Go through the data from its first line and retype each line, stopping once the line containing "<422,624,60,96> to <204,89,63,136>" has been retyped.
*** AVAILABLE DATA ***
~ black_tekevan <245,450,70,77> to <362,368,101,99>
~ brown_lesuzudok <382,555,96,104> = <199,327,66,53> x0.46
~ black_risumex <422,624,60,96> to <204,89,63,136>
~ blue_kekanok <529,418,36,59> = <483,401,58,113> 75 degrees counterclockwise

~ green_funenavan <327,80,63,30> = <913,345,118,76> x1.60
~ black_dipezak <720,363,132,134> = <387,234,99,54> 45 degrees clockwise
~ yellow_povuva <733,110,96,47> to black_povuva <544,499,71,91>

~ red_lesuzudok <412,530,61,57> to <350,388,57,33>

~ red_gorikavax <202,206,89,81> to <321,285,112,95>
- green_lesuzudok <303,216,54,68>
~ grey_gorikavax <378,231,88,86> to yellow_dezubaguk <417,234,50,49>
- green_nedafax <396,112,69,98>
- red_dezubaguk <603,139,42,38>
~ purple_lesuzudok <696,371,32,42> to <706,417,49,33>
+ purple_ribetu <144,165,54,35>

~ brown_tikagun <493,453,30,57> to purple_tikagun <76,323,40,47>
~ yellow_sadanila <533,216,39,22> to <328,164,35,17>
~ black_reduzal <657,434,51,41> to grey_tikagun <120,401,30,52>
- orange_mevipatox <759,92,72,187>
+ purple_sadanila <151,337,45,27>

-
***
EXERCISE OUTPUT:
~ black_tekevan <245,450,70,77> to <362,368,101,99>
~ brown_lesuzudok <382,555,96,104> = <199,327,66,53> x0.46
~ black_risumex <422,624,60,96> to <204,89,63,136>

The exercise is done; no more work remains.